Version difference data
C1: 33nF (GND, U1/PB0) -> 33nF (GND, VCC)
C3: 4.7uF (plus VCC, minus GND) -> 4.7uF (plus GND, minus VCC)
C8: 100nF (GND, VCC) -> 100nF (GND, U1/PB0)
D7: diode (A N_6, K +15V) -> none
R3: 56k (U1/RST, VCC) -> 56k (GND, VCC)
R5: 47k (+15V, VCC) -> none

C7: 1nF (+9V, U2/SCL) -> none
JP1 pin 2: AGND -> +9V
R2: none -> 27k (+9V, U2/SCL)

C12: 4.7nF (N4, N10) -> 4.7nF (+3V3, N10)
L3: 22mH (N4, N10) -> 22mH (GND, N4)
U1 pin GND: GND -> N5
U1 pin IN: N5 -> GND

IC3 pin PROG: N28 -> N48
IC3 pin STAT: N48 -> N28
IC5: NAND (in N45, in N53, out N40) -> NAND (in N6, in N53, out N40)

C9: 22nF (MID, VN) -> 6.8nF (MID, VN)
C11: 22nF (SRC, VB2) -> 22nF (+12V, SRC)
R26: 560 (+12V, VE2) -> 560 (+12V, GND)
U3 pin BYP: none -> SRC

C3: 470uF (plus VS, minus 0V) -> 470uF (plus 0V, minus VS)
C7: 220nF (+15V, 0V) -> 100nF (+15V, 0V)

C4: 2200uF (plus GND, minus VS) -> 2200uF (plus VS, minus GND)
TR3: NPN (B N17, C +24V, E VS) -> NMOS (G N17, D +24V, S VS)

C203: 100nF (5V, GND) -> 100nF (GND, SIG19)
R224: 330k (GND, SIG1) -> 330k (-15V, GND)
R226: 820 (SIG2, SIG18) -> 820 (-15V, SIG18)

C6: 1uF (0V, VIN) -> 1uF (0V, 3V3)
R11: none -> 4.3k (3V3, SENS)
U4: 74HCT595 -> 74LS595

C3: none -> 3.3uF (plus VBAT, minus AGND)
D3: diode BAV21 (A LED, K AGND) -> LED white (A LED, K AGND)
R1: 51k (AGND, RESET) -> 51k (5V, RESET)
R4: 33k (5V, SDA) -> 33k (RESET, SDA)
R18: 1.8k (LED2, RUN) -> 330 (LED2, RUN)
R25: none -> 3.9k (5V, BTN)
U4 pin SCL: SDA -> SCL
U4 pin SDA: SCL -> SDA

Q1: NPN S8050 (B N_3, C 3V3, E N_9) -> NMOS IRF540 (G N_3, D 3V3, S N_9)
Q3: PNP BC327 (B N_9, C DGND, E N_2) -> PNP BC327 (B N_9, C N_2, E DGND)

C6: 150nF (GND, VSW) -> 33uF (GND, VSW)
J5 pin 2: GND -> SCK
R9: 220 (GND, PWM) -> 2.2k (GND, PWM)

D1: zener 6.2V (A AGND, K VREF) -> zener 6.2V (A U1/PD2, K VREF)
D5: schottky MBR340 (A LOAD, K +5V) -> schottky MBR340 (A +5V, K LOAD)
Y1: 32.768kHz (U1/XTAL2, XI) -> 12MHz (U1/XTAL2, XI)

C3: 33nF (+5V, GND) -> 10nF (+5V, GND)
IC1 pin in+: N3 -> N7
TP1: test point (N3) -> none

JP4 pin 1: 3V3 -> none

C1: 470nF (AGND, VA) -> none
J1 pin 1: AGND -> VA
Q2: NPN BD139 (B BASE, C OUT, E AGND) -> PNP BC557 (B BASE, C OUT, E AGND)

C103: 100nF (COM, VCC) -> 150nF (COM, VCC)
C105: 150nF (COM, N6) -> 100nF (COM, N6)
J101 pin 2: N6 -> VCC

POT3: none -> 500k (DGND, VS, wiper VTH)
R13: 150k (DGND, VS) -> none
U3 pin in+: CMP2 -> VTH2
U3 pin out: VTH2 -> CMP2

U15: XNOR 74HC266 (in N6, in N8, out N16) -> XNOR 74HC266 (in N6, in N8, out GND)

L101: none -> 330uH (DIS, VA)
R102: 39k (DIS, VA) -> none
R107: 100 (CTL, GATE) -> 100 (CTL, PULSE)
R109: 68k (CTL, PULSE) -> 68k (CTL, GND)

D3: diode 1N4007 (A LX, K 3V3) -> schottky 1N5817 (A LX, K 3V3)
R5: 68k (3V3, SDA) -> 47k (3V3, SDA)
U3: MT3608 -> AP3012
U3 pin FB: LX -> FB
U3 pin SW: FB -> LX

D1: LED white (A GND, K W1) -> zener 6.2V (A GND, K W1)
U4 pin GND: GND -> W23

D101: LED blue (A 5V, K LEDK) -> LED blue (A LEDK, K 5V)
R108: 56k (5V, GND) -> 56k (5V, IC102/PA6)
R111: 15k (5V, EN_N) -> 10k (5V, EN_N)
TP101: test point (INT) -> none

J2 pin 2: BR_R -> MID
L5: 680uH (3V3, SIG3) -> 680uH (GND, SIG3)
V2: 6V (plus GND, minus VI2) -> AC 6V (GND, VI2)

PROBLEM TO WORK ON - Copy each line exactly, beginning at the one with "U3 pin FB: LX -> FB" and stopping after the last line of the entries. Include nothing else.

OUTPUT OF THE EXERCISE -
U3 pin FB: LX -> FB
U3 pin SW: FB -> LX

D1: LED white (A GND, K W1) -> zener 6.2V (A GND, K W1)
U4 pin GND: GND -> W23

D101: LED blue (A 5V, K LEDK) -> LED blue (A LEDK, K 5V)
R108: 56k (5V, GND) -> 56k (5V, IC102/PA6)
R111: 15k (5V, EN_N) -> 10k (5V, EN_N)
TP101: test point (INT) -> none

J2 pin 2: BR_R -> MID
L5: 680uH (3V3, SIG3) -> 680uH (GND, SIG3)
V2: 6V (plus GND, minus VI2) -> AC 6V (GND, VI2)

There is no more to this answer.